╭─ DATA FOR THE TASK

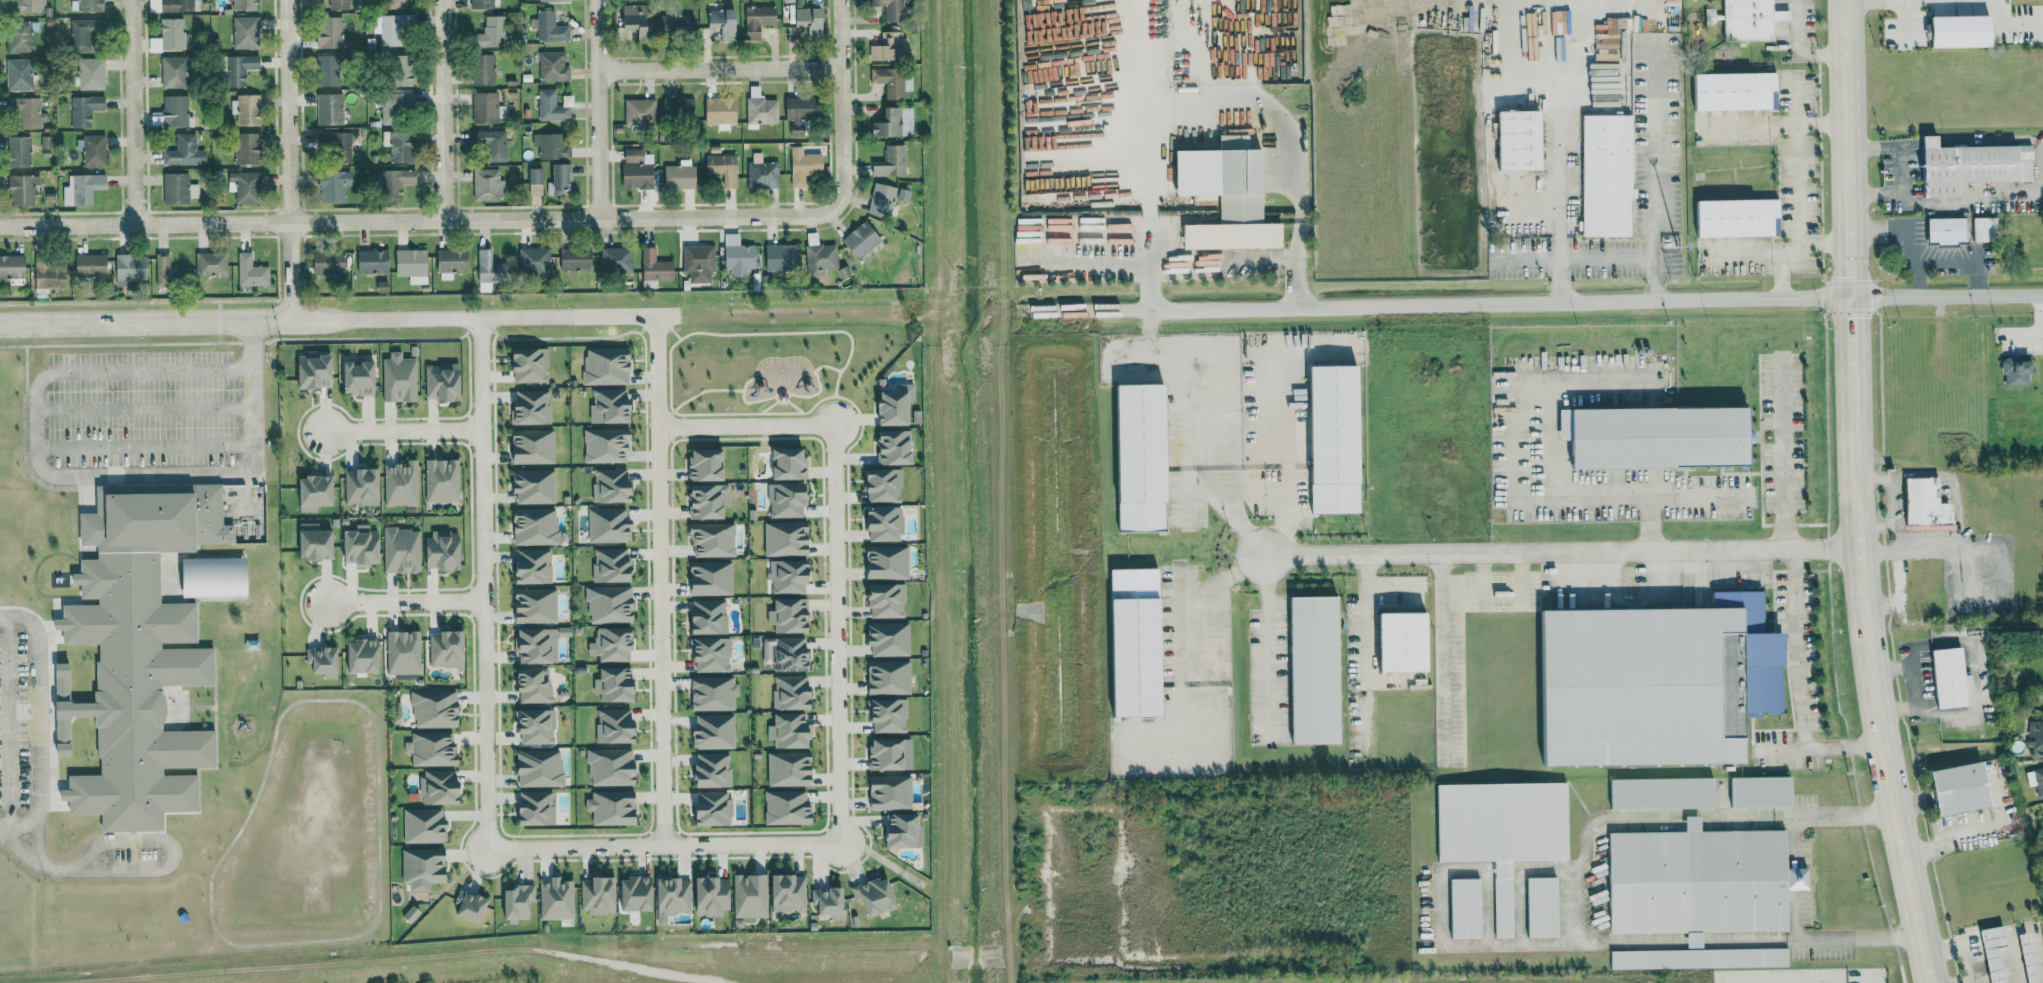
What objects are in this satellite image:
building: (551, 0)
road: (1912, 0)
building: (338, 4)
building: (400, 4)
building: (485, 4)
building: (90, 5)
building: (177, 5)
building: (245, 5)
building: (27, 6)
building: (888, 8)
building: (631, 18)
building: (753, 19)
building: (804, 19)
building: (1747, 19)
building: (680, 22)
building: (720, 22)
building: (1553, 22)
road: (1907, 22)
road: (2009, 24)
building: (546, 26)
building: (394, 30)
building: (1952, 30)
building: (487, 32)
building: (246, 33)
building: (332, 34)
building: (85, 35)
building: (169, 36)
building: (21, 37)
building: (1604, 42)
building: (885, 46)
road: (1800, 47)
building: (551, 66)
building: (480, 69)
building: (240, 70)
building: (395, 70)
road: (720, 70)
building: (176, 73)
building: (92, 74)
building: (18, 75)
building: (889, 82)
building: (1729, 90)
road: (1846, 90)
building: (324, 92)
road: (1179, 99)
road: (841, 101)
building: (393, 105)
building: (551, 105)
road: (1126, 106)
building: (482, 107)
building: (795, 108)
building: (243, 109)
road: (599, 109)
building: (676, 109)
building: (85, 110)
building: (172, 110)
building: (716, 110)
building: (759, 110)
road: (1247, 110)
building: (26, 111)
road: (443, 111)
building: (636, 111)
road: (133, 112)
building: (892, 122)
road: (1821, 124)
road: (1746, 125)
building: (1514, 139)
building: (490, 143)
building: (337, 145)
building: (549, 145)
building: (397, 146)
building: (243, 147)
building: (91, 150)
building: (16, 151)
building: (182, 151)
road: (289, 160)
building: (889, 161)
building: (1966, 165)
building: (801, 166)
building: (720, 167)
building: (633, 168)
road: (1906, 168)
building: (760, 172)
road: (1656, 173)
building: (1602, 174)
building: (676, 176)
building: (555, 177)
building: (533, 180)
building: (392, 182)
road: (1796, 183)
building: (483, 184)
building: (241, 186)
building: (327, 186)
building: (80, 188)
building: (176, 188)
building: (19, 189)
building: (902, 194)
building: (879, 199)
road: (1562, 209)
building: (1732, 217)
road: (421, 222)
building: (1979, 228)
building: (1941, 230)
road: (1912, 233)
building: (1228, 235)
building: (857, 239)
road: (1849, 239)
road: (1045, 249)
building: (735, 253)
road: (1750, 254)
building: (777, 256)
road: (1573, 257)
road: (1148, 258)
road: (1223, 258)
road: (1298, 258)
building: (571, 259)
building: (817, 259)
building: (448, 260)
building: (613, 260)
building: (324, 261)
building: (369, 261)
building: (531, 261)
building: (407, 262)
building: (696, 262)
building: (86, 264)
building: (207, 264)
building: (10, 266)
building: (651, 266)
building: (126, 267)
building: (159, 268)
road: (1962, 268)
building: (483, 269)
building: (248, 271)
building: (46, 273)
road: (1782, 277)
road: (1946, 296)
road: (1435, 304)
road: (327, 320)
road: (1851, 355)
building: (524, 363)
building: (602, 365)
building: (306, 370)
building: (2011, 370)
road: (656, 371)
building: (351, 377)
building: (396, 377)
road: (1595, 379)
building: (437, 381)
building: (888, 404)
building: (605, 405)
building: (526, 407)
road: (144, 409)
road: (745, 426)
road: (35, 428)
road: (402, 430)
building: (1648, 436)
building: (602, 445)
building: (528, 446)
building: (887, 446)
road: (1782, 450)
building: (1133, 454)
road: (1512, 454)
building: (782, 463)
building: (699, 464)
road: (145, 475)
building: (439, 480)
building: (398, 484)
building: (607, 485)
building: (878, 485)
building: (357, 486)
building: (529, 486)
building: (308, 490)
road: (1594, 496)
building: (702, 500)
building: (782, 500)
building: (1921, 503)
road: (1227, 511)
building: (878, 523)
road: (1648, 524)
building: (605, 525)
building: (532, 527)
building: (780, 539)
building: (708, 540)
building: (308, 541)
building: (356, 545)
road: (1927, 548)
building: (399, 550)
building: (439, 550)
road: (1558, 552)
building: (881, 562)
building: (605, 564)
building: (527, 567)
building: (204, 576)
building: (783, 576)
building: (705, 578)
road: (1220, 578)
road: (481, 583)
road: (1394, 593)
building: (881, 599)
road: (404, 601)
building: (606, 604)
building: (529, 605)
building: (783, 613)
road: (1982, 614)
building: (703, 617)
road: (1179, 622)
road: (659, 624)
road: (836, 634)
building: (884, 638)
road: (1365, 641)
building: (1394, 641)
building: (1128, 642)
building: (607, 644)
building: (169, 645)
building: (531, 645)
building: (441, 648)
road: (1268, 648)
road: (1795, 650)
building: (400, 652)
building: (781, 653)
building: (705, 654)
building: (356, 655)
building: (137, 656)
road: (1441, 659)
building: (316, 660)
building: (1307, 669)
building: (884, 677)
building: (1946, 678)
building: (1648, 681)
building: (610, 683)
building: (528, 685)
road: (1914, 685)
road: (1872, 687)
building: (2042, 690)
building: (785, 692)
building: (708, 693)
building: (431, 709)
building: (883, 715)
building: (610, 725)
road: (38, 726)
building: (531, 726)
building: (785, 730)
building: (709, 731)
building: (2035, 734)
road: (1817, 747)
building: (427, 748)
building: (881, 754)
building: (606, 766)
building: (535, 767)
building: (783, 768)
building: (706, 770)
building: (2035, 779)
building: (434, 786)
building: (1954, 788)
building: (1758, 791)
building: (885, 792)
building: (1658, 793)
building: (607, 807)
building: (782, 807)
building: (530, 808)
building: (706, 809)
track: (246, 814)
road: (1713, 818)
building: (419, 825)
building: (897, 831)
building: (1499, 831)
road: (662, 834)
road: (1949, 835)
road: (664, 845)
road: (169, 846)
road: (39, 848)
road: (35, 865)
building: (419, 865)
road: (1503, 869)
road: (1793, 878)
building: (1695, 881)
building: (630, 893)
building: (782, 893)
building: (746, 895)
building: (596, 896)
building: (707, 896)
building: (869, 897)
building: (668, 898)
building: (554, 899)
building: (513, 902)
building: (825, 903)
road: (1568, 905)
road: (1520, 906)
building: (465, 907)
road: (1439, 907)
road: (1486, 907)
building: (1537, 907)
building: (1460, 908)
road: (1679, 941)
building: (1989, 952)
building: (1697, 958)
building: (2023, 958)
road: (1927, 970)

╰─

Each entry above is to be given again exactly, and any image in it is to be dropped.

> [WRITTEN ANSWER]:
What objects are in this satellite image:
building: (551, 0)
road: (1912, 0)
building: (338, 4)
building: (400, 4)
building: (485, 4)
building: (90, 5)
building: (177, 5)
building: (245, 5)
building: (27, 6)
building: (888, 8)
building: (631, 18)
building: (753, 19)
building: (804, 19)
building: (1747, 19)
building: (680, 22)
building: (720, 22)
building: (1553, 22)
road: (1907, 22)
road: (2009, 24)
building: (546, 26)
building: (394, 30)
building: (1952, 30)
building: (487, 32)
building: (246, 33)
building: (332, 34)
building: (85, 35)
building: (169, 36)
building: (21, 37)
building: (1604, 42)
building: (885, 46)
road: (1800, 47)
building: (551, 66)
building: (480, 69)
building: (240, 70)
building: (395, 70)
road: (720, 70)
building: (176, 73)
building: (92, 74)
building: (18, 75)
building: (889, 82)
building: (1729, 90)
road: (1846, 90)
building: (324, 92)
road: (1179, 99)
road: (841, 101)
building: (393, 105)
building: (551, 105)
road: (1126, 106)
building: (482, 107)
building: (795, 108)
building: (243, 109)
road: (599, 109)
building: (676, 109)
building: (85, 110)
building: (172, 110)
building: (716, 110)
building: (759, 110)
road: (1247, 110)
building: (26, 111)
road: (443, 111)
building: (636, 111)
road: (133, 112)
building: (892, 122)
road: (1821, 124)
road: (1746, 125)
building: (1514, 139)
building: (490, 143)
building: (337, 145)
building: (549, 145)
building: (397, 146)
building: (243, 147)
building: (91, 150)
building: (16, 151)
building: (182, 151)
road: (289, 160)
building: (889, 161)
building: (1966, 165)
building: (801, 166)
building: (720, 167)
building: (633, 168)
road: (1906, 168)
building: (760, 172)
road: (1656, 173)
building: (1602, 174)
building: (676, 176)
building: (555, 177)
building: (533, 180)
building: (392, 182)
road: (1796, 183)
building: (483, 184)
building: (241, 186)
building: (327, 186)
building: (80, 188)
building: (176, 188)
building: (19, 189)
building: (902, 194)
building: (879, 199)
road: (1562, 209)
building: (1732, 217)
road: (421, 222)
building: (1979, 228)
building: (1941, 230)
road: (1912, 233)
building: (1228, 235)
building: (857, 239)
road: (1849, 239)
road: (1045, 249)
building: (735, 253)
road: (1750, 254)
building: (777, 256)
road: (1573, 257)
road: (1148, 258)
road: (1223, 258)
road: (1298, 258)
building: (571, 259)
building: (817, 259)
building: (448, 260)
building: (613, 260)
building: (324, 261)
building: (369, 261)
building: (531, 261)
building: (407, 262)
building: (696, 262)
building: (86, 264)
building: (207, 264)
building: (10, 266)
building: (651, 266)
building: (126, 267)
building: (159, 268)
road: (1962, 268)
building: (483, 269)
building: (248, 271)
building: (46, 273)
road: (1782, 277)
road: (1946, 296)
road: (1435, 304)
road: (327, 320)
road: (1851, 355)
building: (524, 363)
building: (602, 365)
building: (306, 370)
building: (2011, 370)
road: (656, 371)
building: (351, 377)
building: (396, 377)
road: (1595, 379)
building: (437, 381)
building: (888, 404)
building: (605, 405)
building: (526, 407)
road: (144, 409)
road: (745, 426)
road: (35, 428)
road: (402, 430)
building: (1648, 436)
building: (602, 445)
building: (528, 446)
building: (887, 446)
road: (1782, 450)
building: (1133, 454)
road: (1512, 454)
building: (782, 463)
building: (699, 464)
road: (145, 475)
building: (439, 480)
building: (398, 484)
building: (607, 485)
building: (878, 485)
building: (357, 486)
building: (529, 486)
building: (308, 490)
road: (1594, 496)
building: (702, 500)
building: (782, 500)
building: (1921, 503)
road: (1227, 511)
building: (878, 523)
road: (1648, 524)
building: (605, 525)
building: (532, 527)
building: (780, 539)
building: (708, 540)
building: (308, 541)
building: (356, 545)
road: (1927, 548)
building: (399, 550)
building: (439, 550)
road: (1558, 552)
building: (881, 562)
building: (605, 564)
building: (527, 567)
building: (204, 576)
building: (783, 576)
building: (705, 578)
road: (1220, 578)
road: (481, 583)
road: (1394, 593)
building: (881, 599)
road: (404, 601)
building: (606, 604)
building: (529, 605)
building: (783, 613)
road: (1982, 614)
building: (703, 617)
road: (1179, 622)
road: (659, 624)
road: (836, 634)
building: (884, 638)
road: (1365, 641)
building: (1394, 641)
building: (1128, 642)
building: (607, 644)
building: (169, 645)
building: (531, 645)
building: (441, 648)
road: (1268, 648)
road: (1795, 650)
building: (400, 652)
building: (781, 653)
building: (705, 654)
building: (356, 655)
building: (137, 656)
road: (1441, 659)
building: (316, 660)
building: (1307, 669)
building: (884, 677)
building: (1946, 678)
building: (1648, 681)
building: (610, 683)
building: (528, 685)
road: (1914, 685)
road: (1872, 687)
building: (2042, 690)
building: (785, 692)
building: (708, 693)
building: (431, 709)
building: (883, 715)
building: (610, 725)
road: (38, 726)
building: (531, 726)
building: (785, 730)
building: (709, 731)
building: (2035, 734)
road: (1817, 747)
building: (427, 748)
building: (881, 754)
building: (606, 766)
building: (535, 767)
building: (783, 768)
building: (706, 770)
building: (2035, 779)
building: (434, 786)
building: (1954, 788)
building: (1758, 791)
building: (885, 792)
building: (1658, 793)
building: (607, 807)
building: (782, 807)
building: (530, 808)
building: (706, 809)
track: (246, 814)
road: (1713, 818)
building: (419, 825)
building: (897, 831)
building: (1499, 831)
road: (662, 834)
road: (1949, 835)
road: (664, 845)
road: (169, 846)
road: (39, 848)
road: (35, 865)
building: (419, 865)
road: (1503, 869)
road: (1793, 878)
building: (1695, 881)
building: (630, 893)
building: (782, 893)
building: (746, 895)
building: (596, 896)
building: (707, 896)
building: (869, 897)
building: (668, 898)
building: (554, 899)
building: (513, 902)
building: (825, 903)
road: (1568, 905)
road: (1520, 906)
building: (465, 907)
road: (1439, 907)
road: (1486, 907)
building: (1537, 907)
building: (1460, 908)
road: (1679, 941)
building: (1989, 952)
building: (1697, 958)
building: (2023, 958)
road: (1927, 970)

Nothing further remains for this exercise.